* TASK DIRECTIONS *
Beginning with the line that has "(508, 220) = (269, 303): white", reproduce each remaining line of the data exactly, down to and including the last.

----- DATA EXCERPT

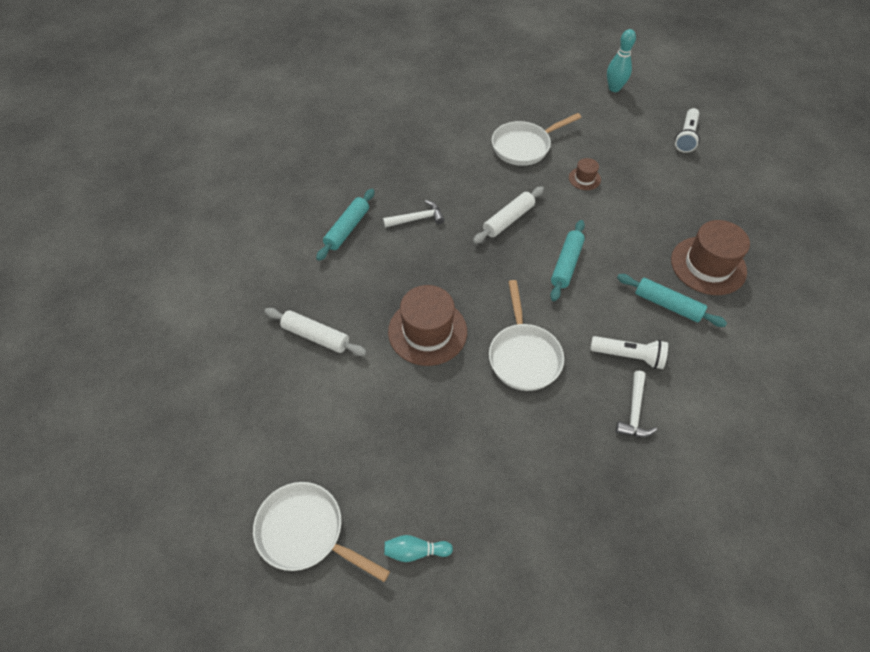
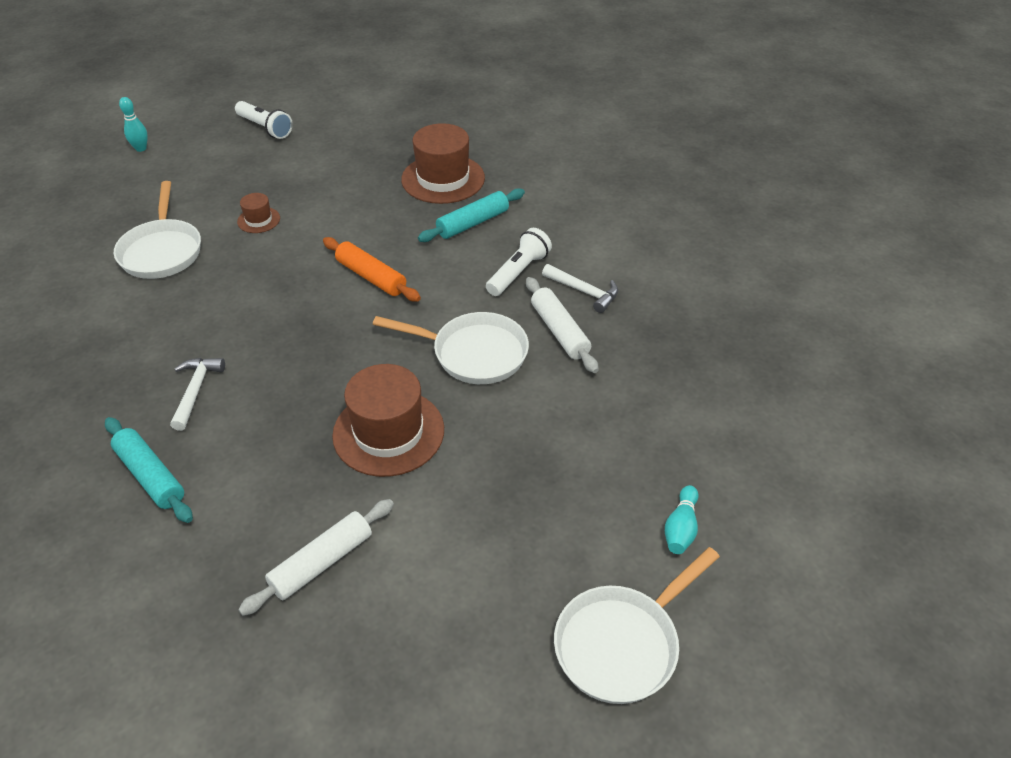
camera: 70 degrees left, 10 degrees down
(508, 220) = (269, 303): white rolling pin -> white rolling pin (559, 331)
(566, 264) = (371, 277): turquoise rolling pin -> orange rolling pin
(614, 88) = (141, 148): turquoise bowling pin -> turquoise bowling pin, size x0.67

----------

* EXERCISE OUTPUT *
(508, 220) = (269, 303): white rolling pin -> white rolling pin (559, 331)
(566, 264) = (371, 277): turquoise rolling pin -> orange rolling pin
(614, 88) = (141, 148): turquoise bowling pin -> turquoise bowling pin, size x0.67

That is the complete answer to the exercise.